Problem requirements:
The lines to reproduce from the material below are those from the one containing "DIGITS pin DIO: B10 -> B13" through the one containing "POT pin SIG: SCK -> A1", both included; write them out exactly and add nothing.

The records:
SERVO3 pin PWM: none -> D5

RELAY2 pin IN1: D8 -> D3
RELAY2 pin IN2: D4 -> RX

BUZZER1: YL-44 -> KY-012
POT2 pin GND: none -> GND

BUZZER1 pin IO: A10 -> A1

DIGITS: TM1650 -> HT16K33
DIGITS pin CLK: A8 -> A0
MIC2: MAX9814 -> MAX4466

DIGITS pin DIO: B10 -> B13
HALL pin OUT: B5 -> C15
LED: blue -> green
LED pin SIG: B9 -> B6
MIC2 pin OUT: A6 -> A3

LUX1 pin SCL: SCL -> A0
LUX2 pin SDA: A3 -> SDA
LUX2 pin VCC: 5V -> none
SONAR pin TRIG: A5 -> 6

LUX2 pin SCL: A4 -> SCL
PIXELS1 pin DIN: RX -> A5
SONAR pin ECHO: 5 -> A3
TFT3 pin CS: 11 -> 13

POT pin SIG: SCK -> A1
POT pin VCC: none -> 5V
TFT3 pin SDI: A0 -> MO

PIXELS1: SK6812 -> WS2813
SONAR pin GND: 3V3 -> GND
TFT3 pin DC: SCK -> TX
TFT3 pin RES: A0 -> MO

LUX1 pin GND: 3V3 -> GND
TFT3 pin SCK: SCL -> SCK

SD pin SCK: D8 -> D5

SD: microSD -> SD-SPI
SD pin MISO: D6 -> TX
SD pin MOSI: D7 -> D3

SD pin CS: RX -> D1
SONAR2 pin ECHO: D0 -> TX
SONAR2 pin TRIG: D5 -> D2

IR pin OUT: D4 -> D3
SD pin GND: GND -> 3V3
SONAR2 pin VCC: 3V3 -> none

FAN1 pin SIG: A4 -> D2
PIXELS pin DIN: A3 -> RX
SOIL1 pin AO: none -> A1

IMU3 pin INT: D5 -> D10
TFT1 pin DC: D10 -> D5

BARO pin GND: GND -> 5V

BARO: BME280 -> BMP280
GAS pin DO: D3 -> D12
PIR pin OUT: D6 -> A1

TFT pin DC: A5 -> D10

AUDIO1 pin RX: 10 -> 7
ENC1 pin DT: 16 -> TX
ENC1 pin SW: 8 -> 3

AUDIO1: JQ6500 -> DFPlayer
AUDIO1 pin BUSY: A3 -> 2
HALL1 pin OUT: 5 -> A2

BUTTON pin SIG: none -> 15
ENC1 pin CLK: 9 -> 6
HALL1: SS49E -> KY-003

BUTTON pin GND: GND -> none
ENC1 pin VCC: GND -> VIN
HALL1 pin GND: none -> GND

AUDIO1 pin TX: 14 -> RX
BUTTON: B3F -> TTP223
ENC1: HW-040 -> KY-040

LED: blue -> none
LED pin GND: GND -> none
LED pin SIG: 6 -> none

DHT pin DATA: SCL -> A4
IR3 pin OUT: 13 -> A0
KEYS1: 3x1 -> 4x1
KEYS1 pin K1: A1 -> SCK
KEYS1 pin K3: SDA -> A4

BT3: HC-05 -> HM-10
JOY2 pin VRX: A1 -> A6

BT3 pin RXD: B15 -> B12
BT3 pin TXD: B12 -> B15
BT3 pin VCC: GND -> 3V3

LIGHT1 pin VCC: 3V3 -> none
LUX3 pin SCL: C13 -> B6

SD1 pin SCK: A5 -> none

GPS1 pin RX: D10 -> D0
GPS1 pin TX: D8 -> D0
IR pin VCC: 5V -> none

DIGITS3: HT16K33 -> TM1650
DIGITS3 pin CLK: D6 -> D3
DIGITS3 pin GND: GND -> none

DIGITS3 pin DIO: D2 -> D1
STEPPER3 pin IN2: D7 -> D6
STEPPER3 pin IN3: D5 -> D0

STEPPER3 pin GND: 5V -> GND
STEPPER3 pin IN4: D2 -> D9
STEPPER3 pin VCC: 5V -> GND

Response box:
DIGITS pin DIO: B10 -> B13
HALL pin OUT: B5 -> C15
LED: blue -> green
LED pin SIG: B9 -> B6
MIC2 pin OUT: A6 -> A3

LUX1 pin SCL: SCL -> A0
LUX2 pin SDA: A3 -> SDA
LUX2 pin VCC: 5V -> none
SONAR pin TRIG: A5 -> 6

LUX2 pin SCL: A4 -> SCL
PIXELS1 pin DIN: RX -> A5
SONAR pin ECHO: 5 -> A3
TFT3 pin CS: 11 -> 13

POT pin SIG: SCK -> A1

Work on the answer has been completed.